### Aim of the task
An exact transcription of each entry below is required, without any pictures.

[Image sequences with motion text]

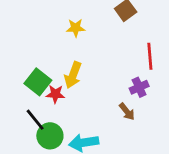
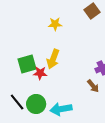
green square: (38, 82) -> (27, 64), turned 36
black line: (35, 120) -> (17, 102), moved

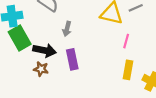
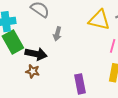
purple rectangle: (72, 59) -> (80, 84), moved

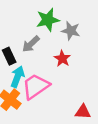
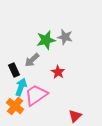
gray star: (71, 31) -> (65, 37), moved
red triangle: (83, 112) -> (75, 116), turned -48

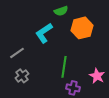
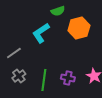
green line: (64, 67) -> (44, 80), moved
purple cross: (73, 88) -> (68, 78), moved

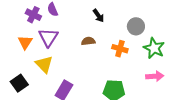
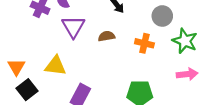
purple triangle: (48, 37) -> (73, 27), moved
orange triangle: (25, 42) -> (16, 67), moved
yellow triangle: (44, 64) -> (55, 66), turned -36

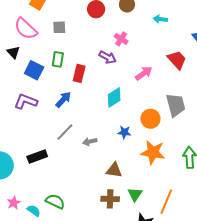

### Written answer
green square: (38, 82) -> (27, 64), turned 36
black line: (35, 120) -> (17, 102), moved

purple rectangle: (72, 59) -> (80, 84), moved

gray star: (71, 31) -> (65, 37), moved
red triangle: (83, 112) -> (75, 116), turned -48

green line: (64, 67) -> (44, 80), moved
purple cross: (73, 88) -> (68, 78), moved

purple triangle: (48, 37) -> (73, 27), moved
orange triangle: (25, 42) -> (16, 67), moved
yellow triangle: (44, 64) -> (55, 66), turned -36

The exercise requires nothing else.